_Supplied records_
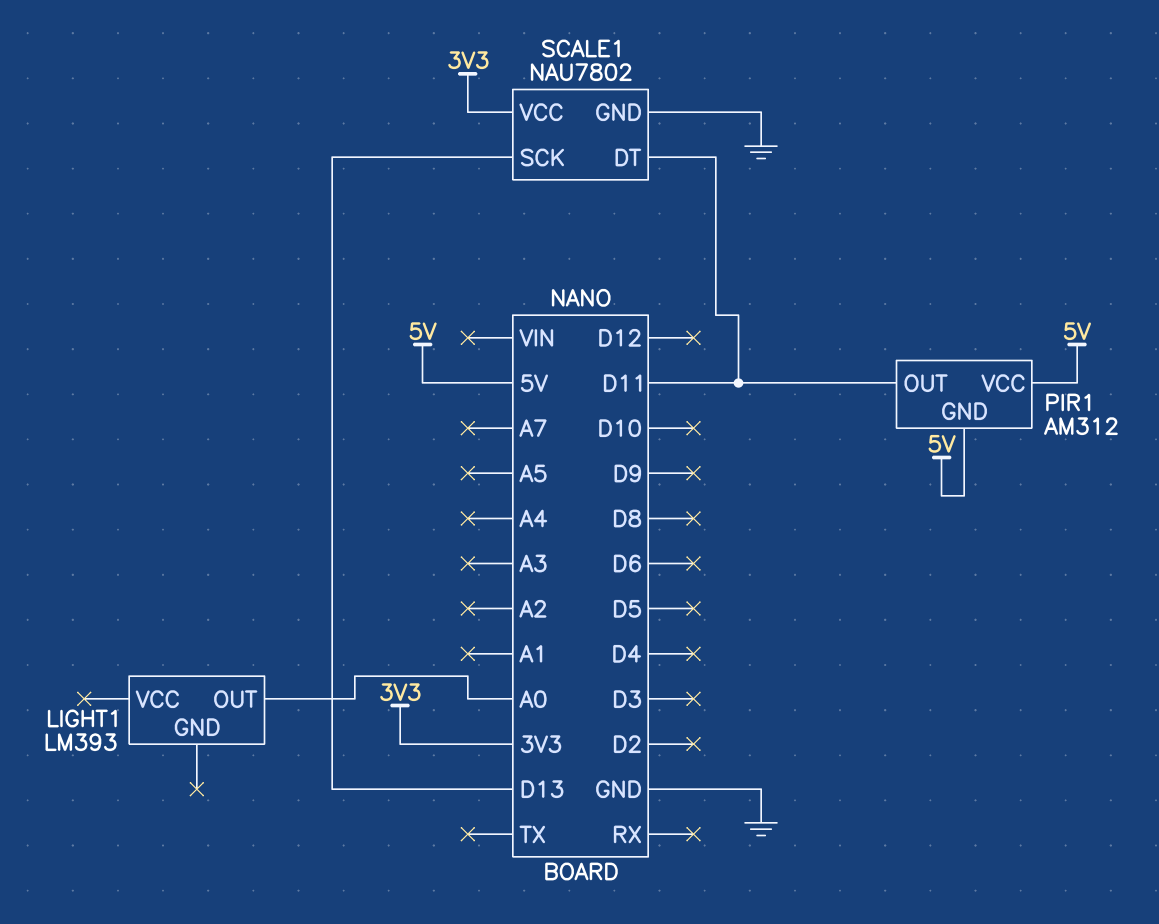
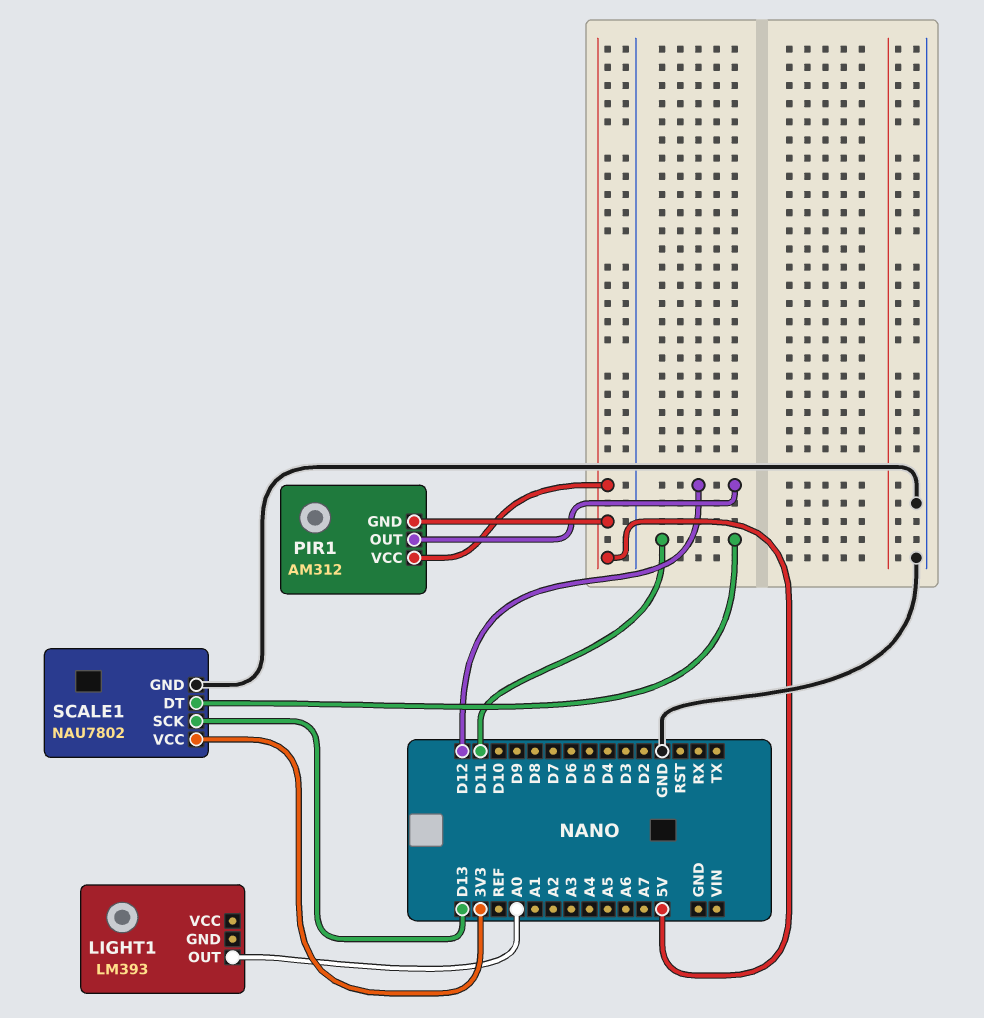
PIR1 pin OUT: D11 -> D12

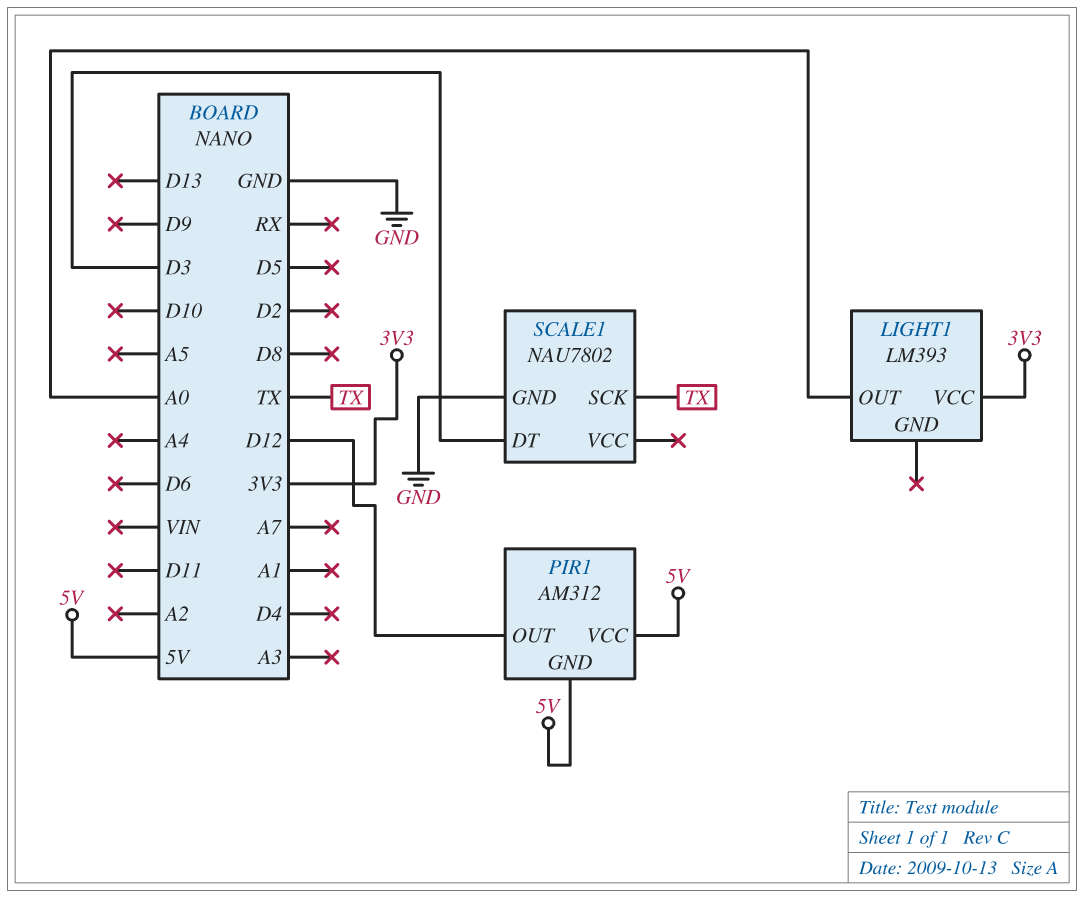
LIGHT1 pin VCC: none -> 3V3
SCALE1 pin DT: D11 -> D3
SCALE1 pin SCK: D13 -> TX
SCALE1 pin VCC: 3V3 -> none

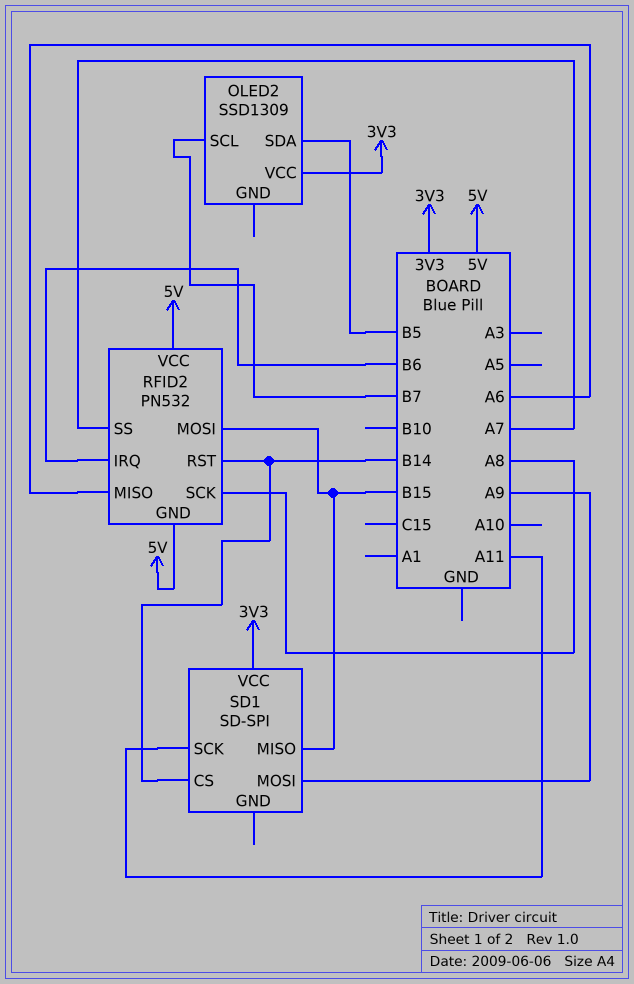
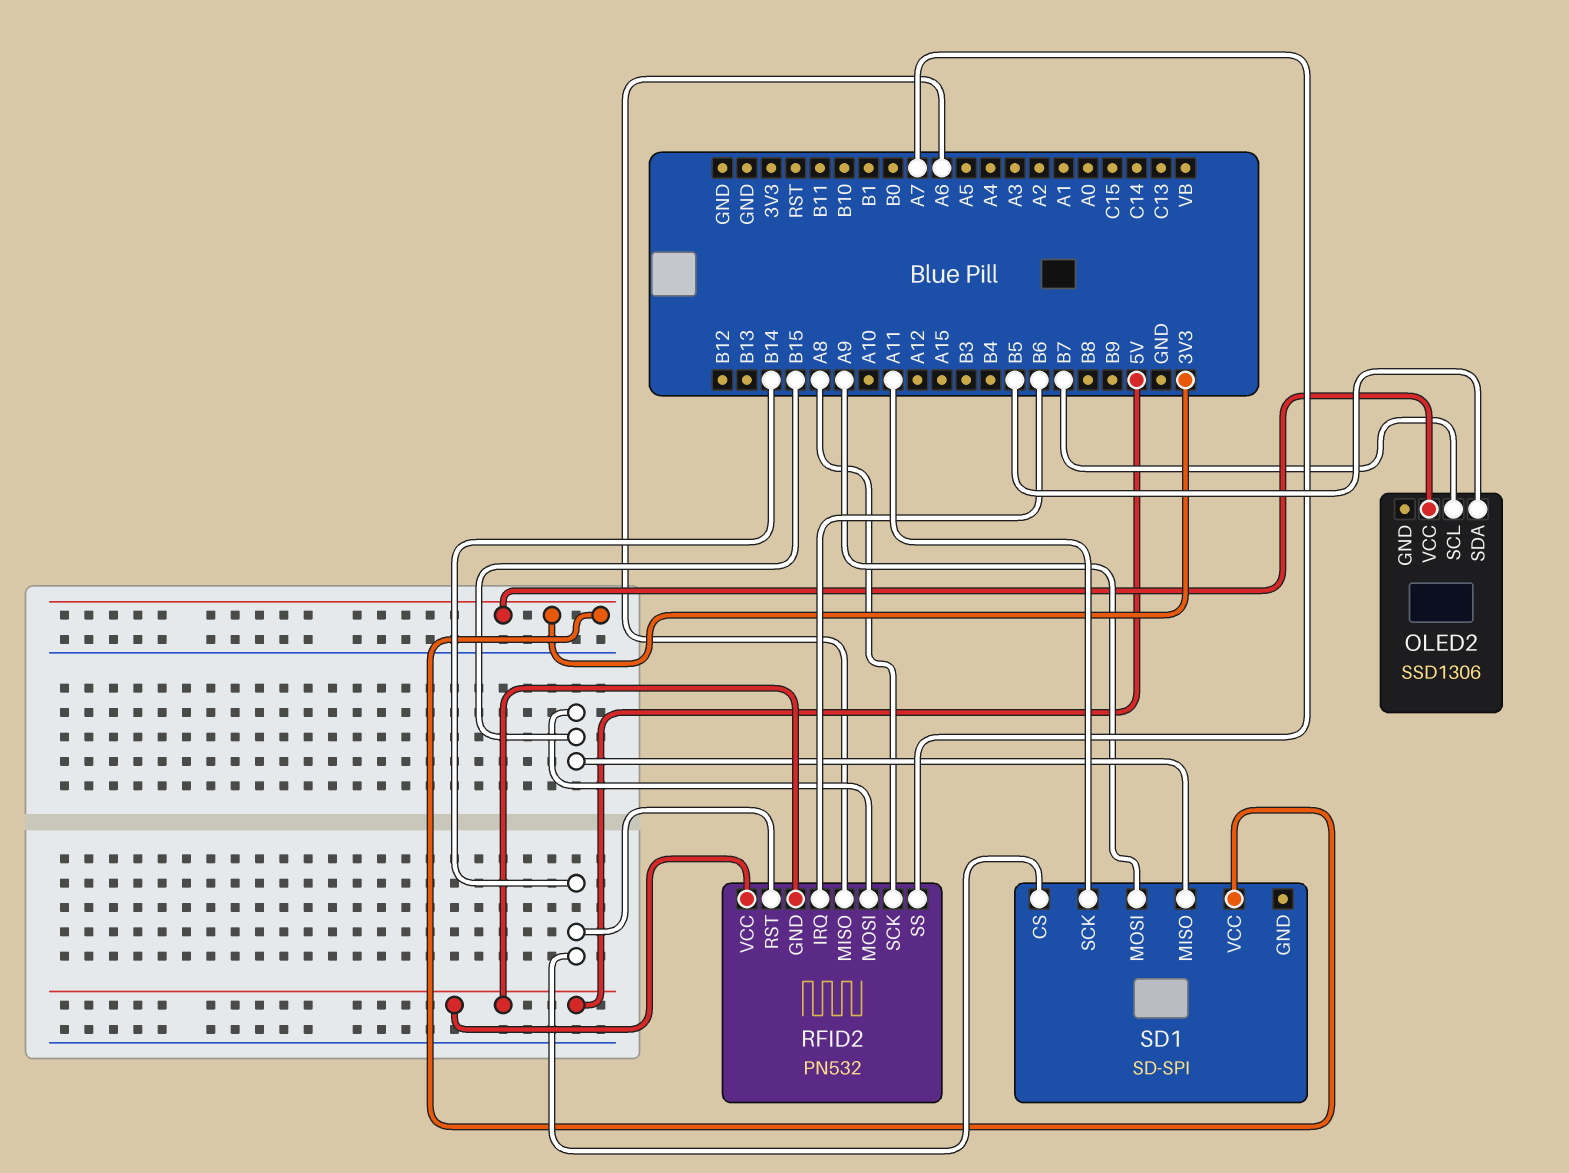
OLED2: SSD1309 -> SSD1306

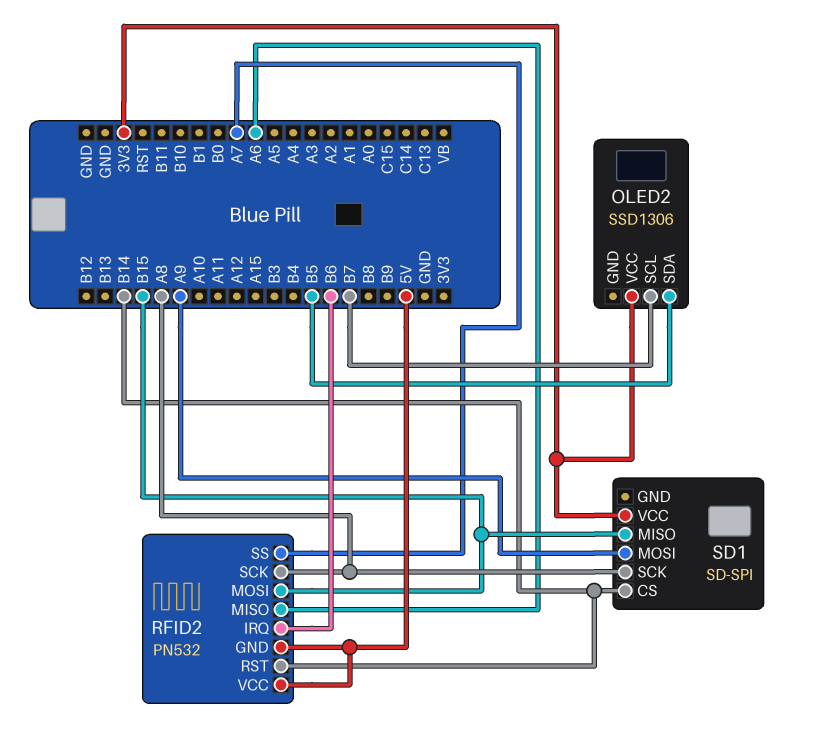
SD1 pin SCK: A11 -> A8

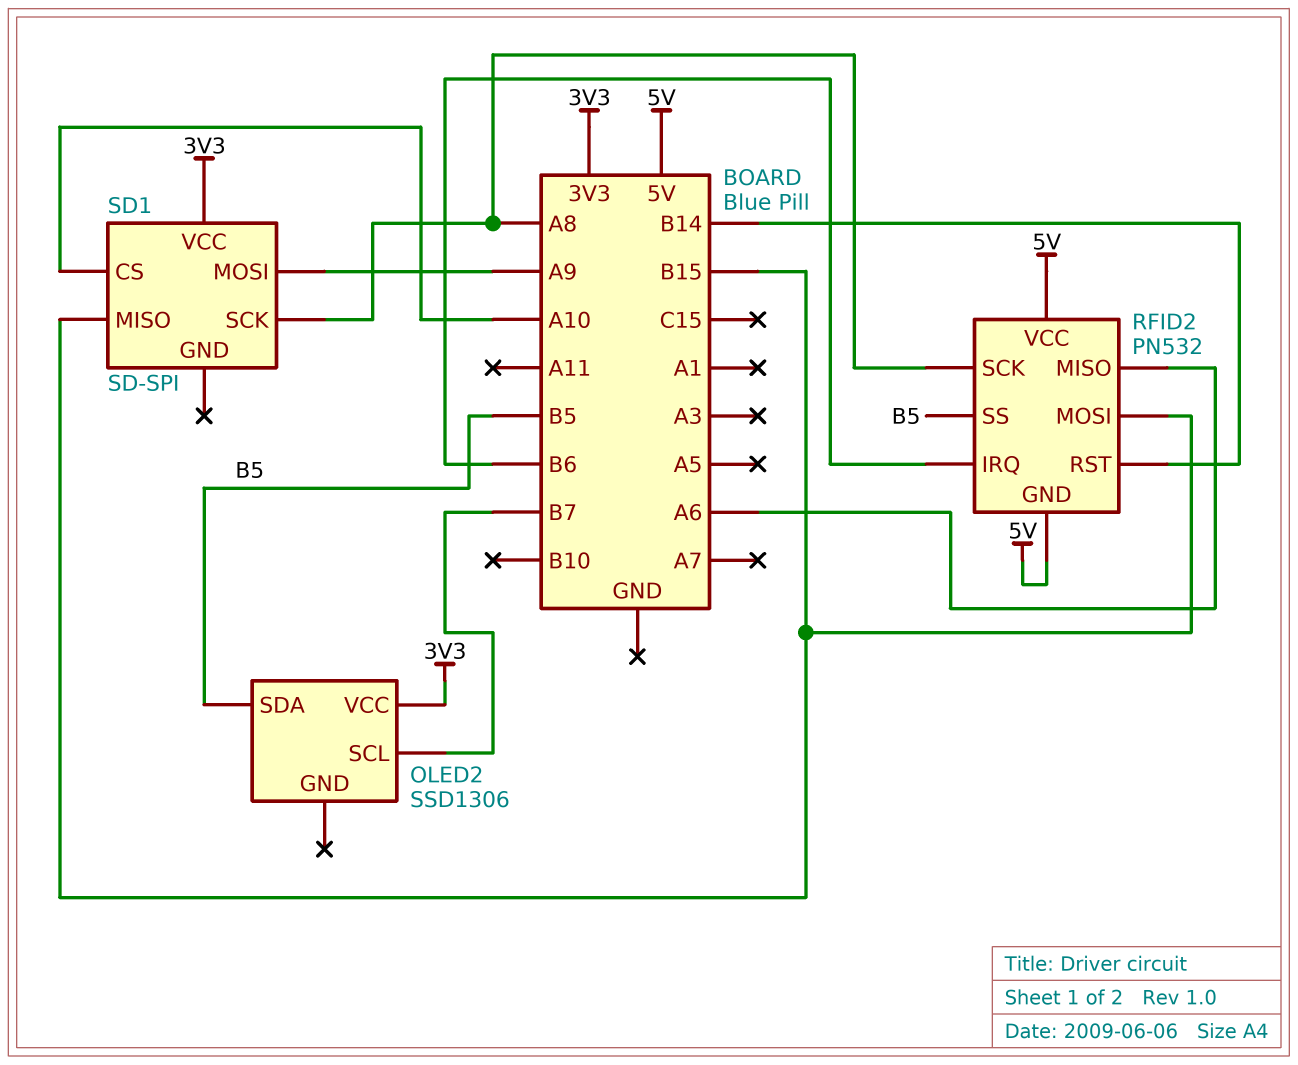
RFID2 pin SS: A7 -> B5
SD1 pin CS: B14 -> A10

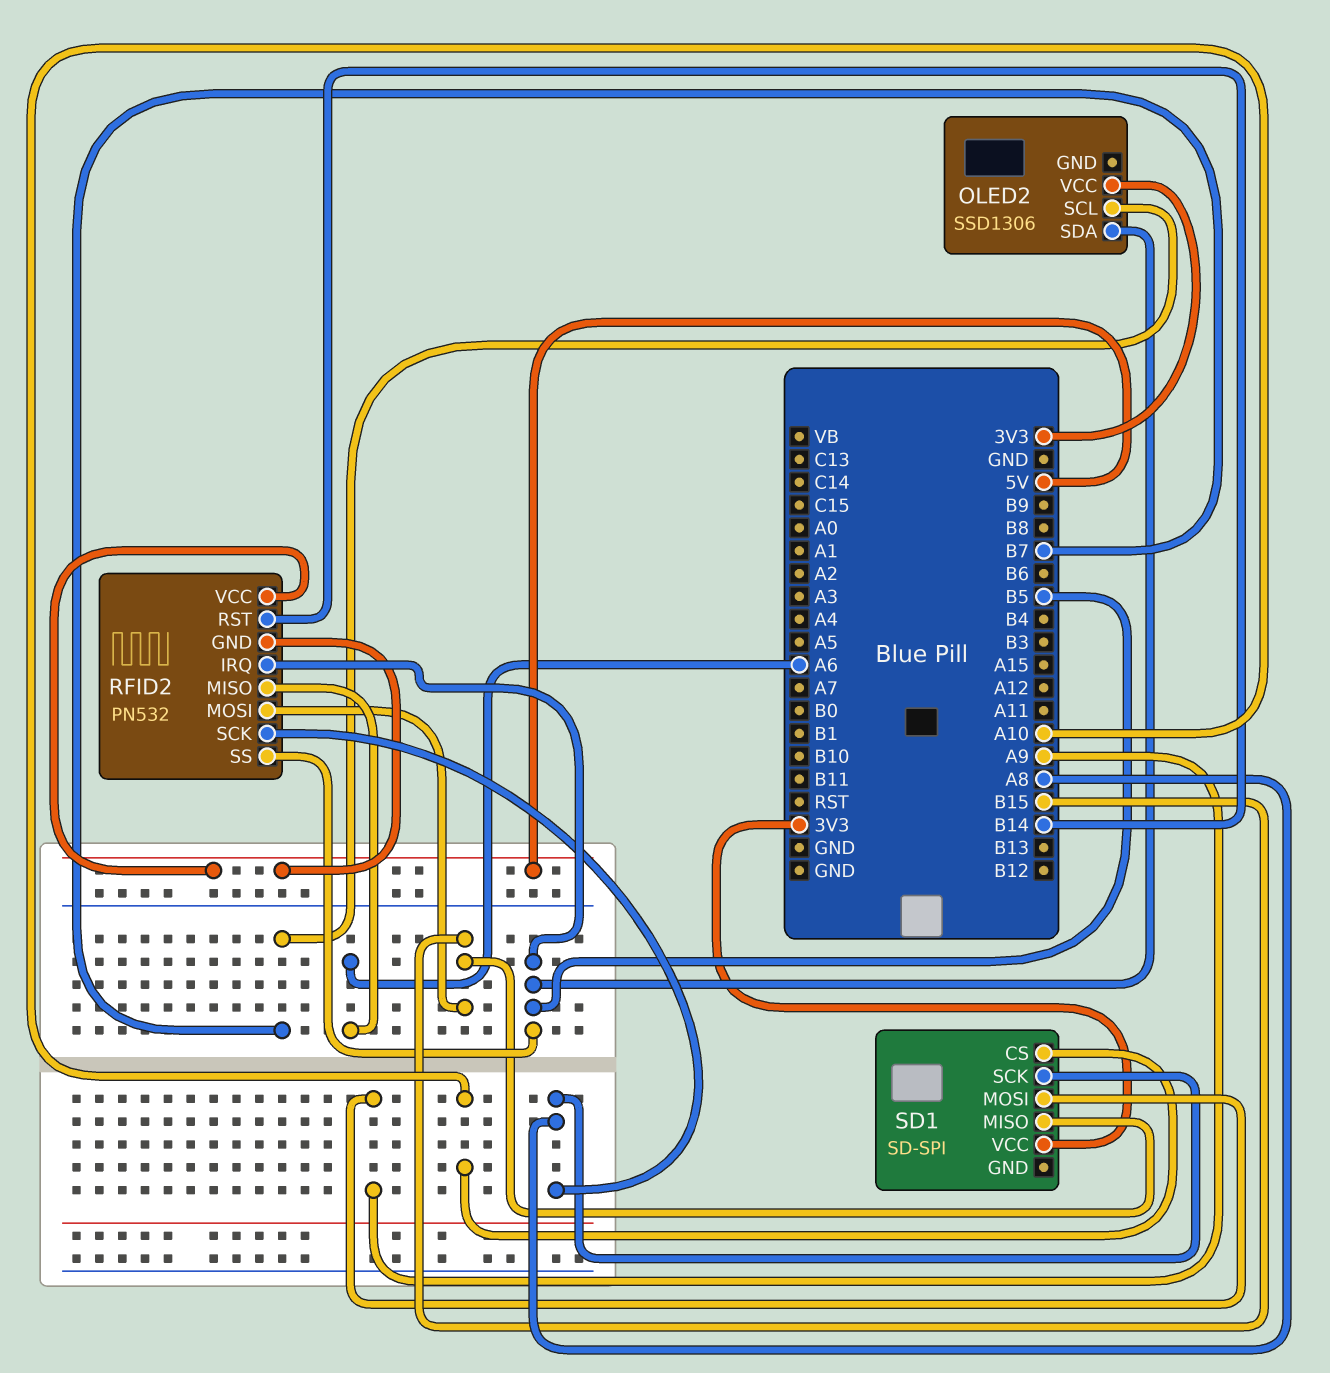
RFID2 pin IRQ: B6 -> B5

_Activity_
Without reproducing any picture, repeat exactly the lines from the one containing "LIGHT1 pin VCC: none -> 3V3" through the last line of the material above, both ends included.

_Exercise output_
LIGHT1 pin VCC: none -> 3V3
SCALE1 pin DT: D11 -> D3
SCALE1 pin SCK: D13 -> TX
SCALE1 pin VCC: 3V3 -> none

OLED2: SSD1309 -> SSD1306

SD1 pin SCK: A11 -> A8

RFID2 pin SS: A7 -> B5
SD1 pin CS: B14 -> A10

RFID2 pin IRQ: B6 -> B5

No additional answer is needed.